→ **Challenge**:
Copy the text lines of the rows below word for word, leaving out every picture.

→ **Material provided**:
━━━━━━━━

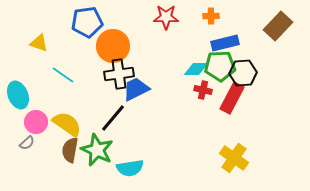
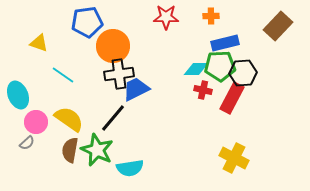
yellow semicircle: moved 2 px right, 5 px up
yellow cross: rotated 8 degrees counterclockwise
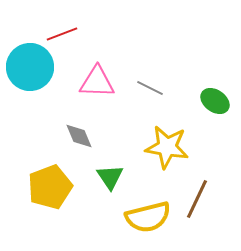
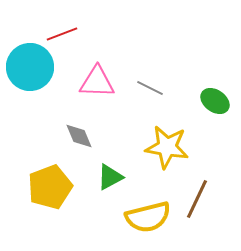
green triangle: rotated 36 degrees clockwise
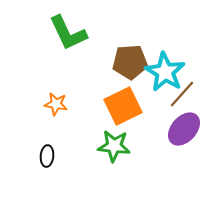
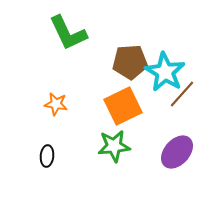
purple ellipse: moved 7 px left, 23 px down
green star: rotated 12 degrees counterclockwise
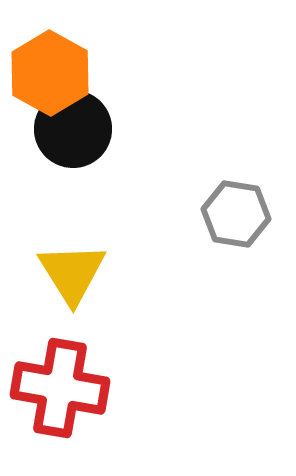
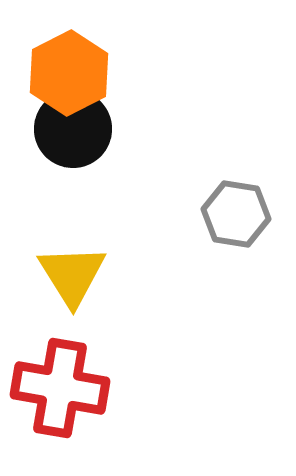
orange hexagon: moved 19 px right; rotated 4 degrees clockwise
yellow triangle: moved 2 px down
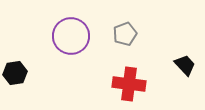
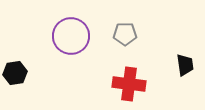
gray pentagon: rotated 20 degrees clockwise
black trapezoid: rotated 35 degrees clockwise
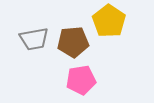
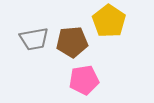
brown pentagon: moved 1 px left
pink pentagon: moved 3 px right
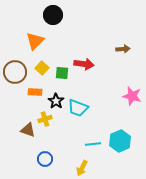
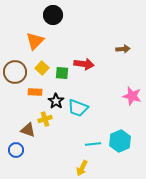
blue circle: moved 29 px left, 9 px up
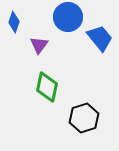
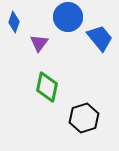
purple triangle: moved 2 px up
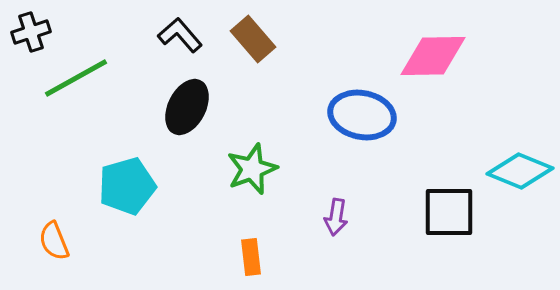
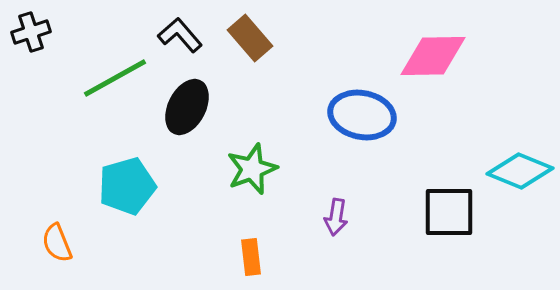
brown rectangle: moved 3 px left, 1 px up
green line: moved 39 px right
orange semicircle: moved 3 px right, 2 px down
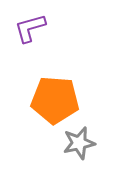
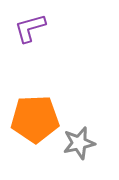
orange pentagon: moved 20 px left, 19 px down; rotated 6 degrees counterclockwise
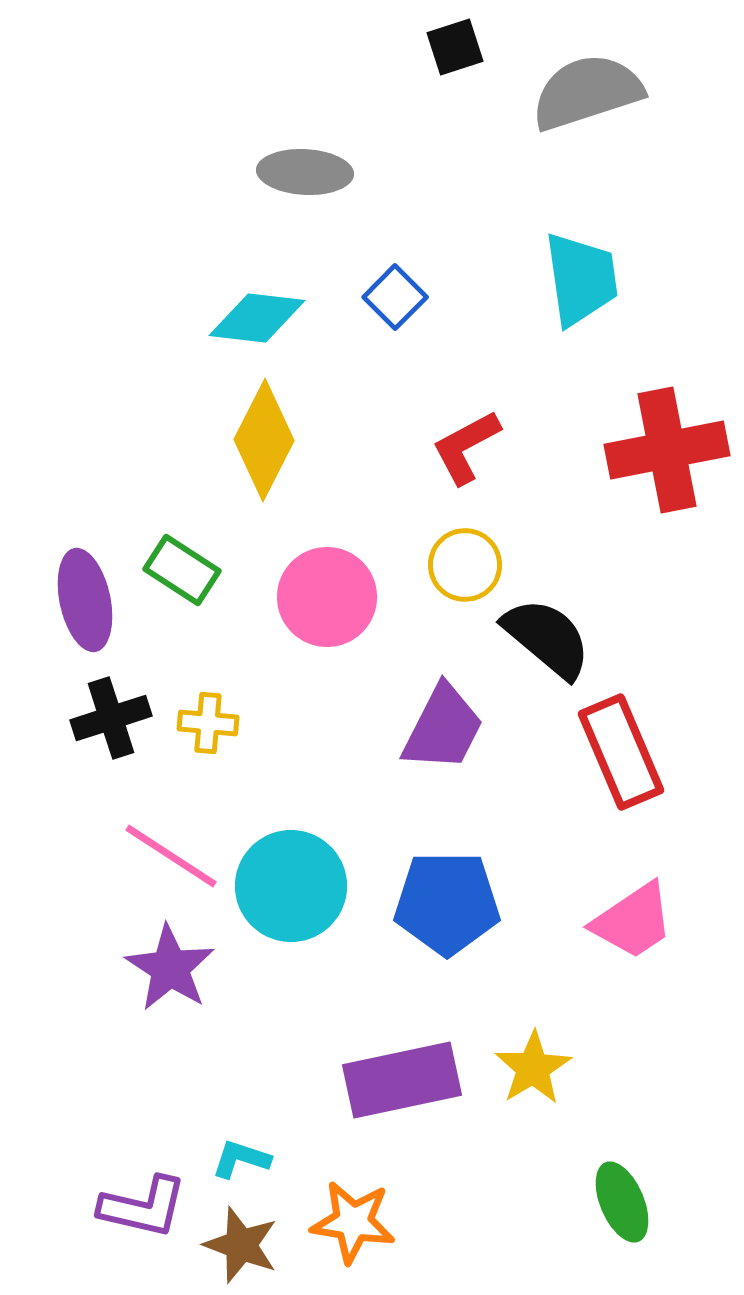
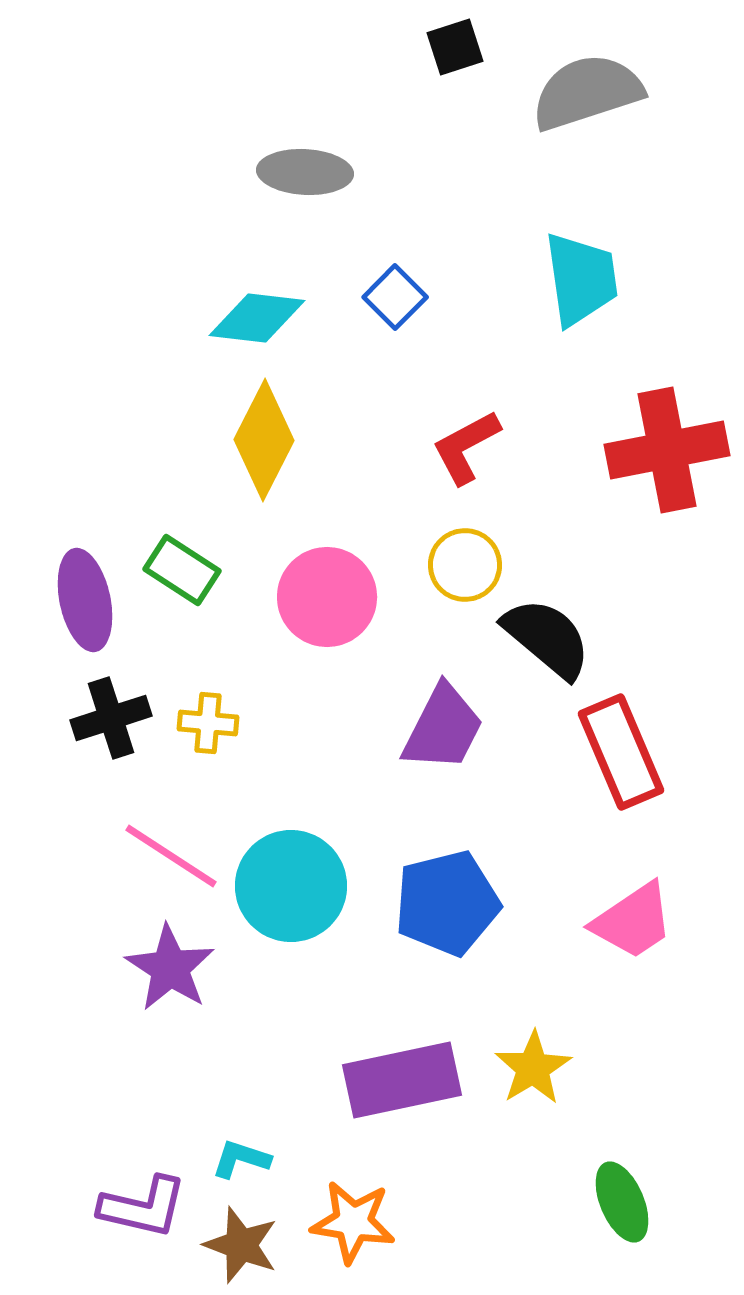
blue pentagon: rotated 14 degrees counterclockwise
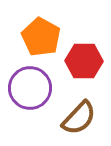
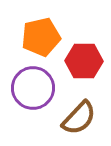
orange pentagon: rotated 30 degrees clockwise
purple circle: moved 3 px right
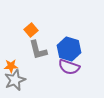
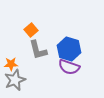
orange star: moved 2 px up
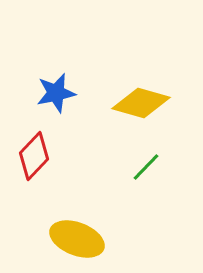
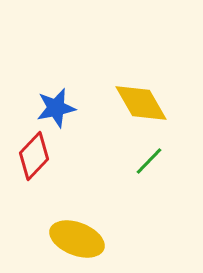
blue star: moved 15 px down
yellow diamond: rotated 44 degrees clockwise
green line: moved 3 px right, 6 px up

━━━━━━━━

→ **Answer to the task**:
yellow semicircle: moved 2 px right, 5 px up
yellow cross: rotated 8 degrees counterclockwise
green triangle: rotated 36 degrees clockwise
purple ellipse: moved 7 px left, 23 px down
green star: rotated 12 degrees counterclockwise
orange hexagon: moved 19 px right; rotated 4 degrees clockwise
yellow triangle: moved 2 px down
gray pentagon: rotated 20 degrees clockwise
black trapezoid: rotated 35 degrees clockwise
brown pentagon: moved 1 px left
pink pentagon: moved 3 px right
blue circle: moved 29 px left, 9 px up
purple triangle: moved 2 px up
brown rectangle: moved 3 px left, 1 px up
green line: moved 39 px right
orange semicircle: moved 3 px right, 2 px down
orange pentagon: moved 20 px left, 19 px down; rotated 6 degrees counterclockwise
blue pentagon: rotated 14 degrees counterclockwise
orange pentagon: rotated 30 degrees clockwise
purple circle: moved 3 px right
orange star: moved 2 px up
blue star: moved 15 px down
yellow diamond: rotated 44 degrees clockwise
green line: moved 3 px right, 6 px up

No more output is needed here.